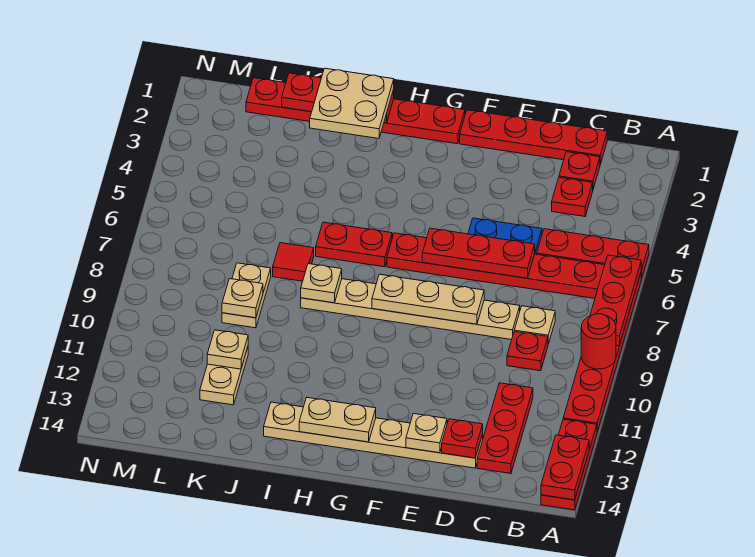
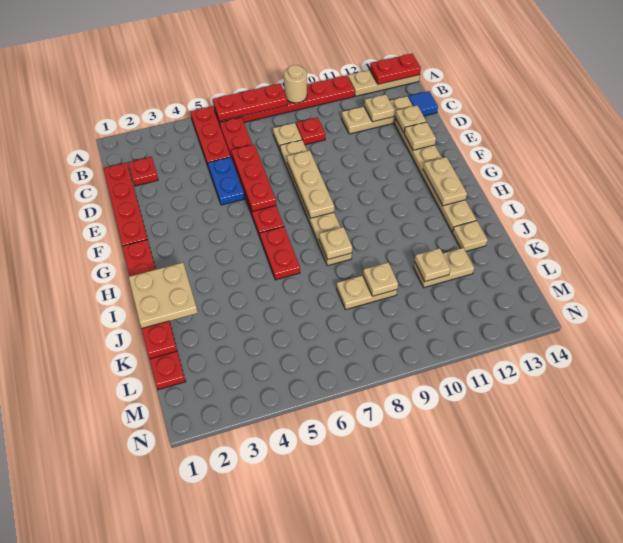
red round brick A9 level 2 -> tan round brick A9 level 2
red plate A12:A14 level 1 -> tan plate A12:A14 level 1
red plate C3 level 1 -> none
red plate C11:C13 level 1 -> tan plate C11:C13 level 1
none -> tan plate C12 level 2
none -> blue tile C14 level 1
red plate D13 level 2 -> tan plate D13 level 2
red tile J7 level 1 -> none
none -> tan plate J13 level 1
+===+
Exercise
Without any pictures, return the material above exactly.

Task solution
red round brick A9 level 2 -> tan round brick A9 level 2
red plate A12:A14 level 1 -> tan plate A12:A14 level 1
red plate C3 level 1 -> none
red plate C11:C13 level 1 -> tan plate C11:C13 level 1
none -> tan plate C12 level 2
none -> blue tile C14 level 1
red plate D13 level 2 -> tan plate D13 level 2
red tile J7 level 1 -> none
none -> tan plate J13 level 1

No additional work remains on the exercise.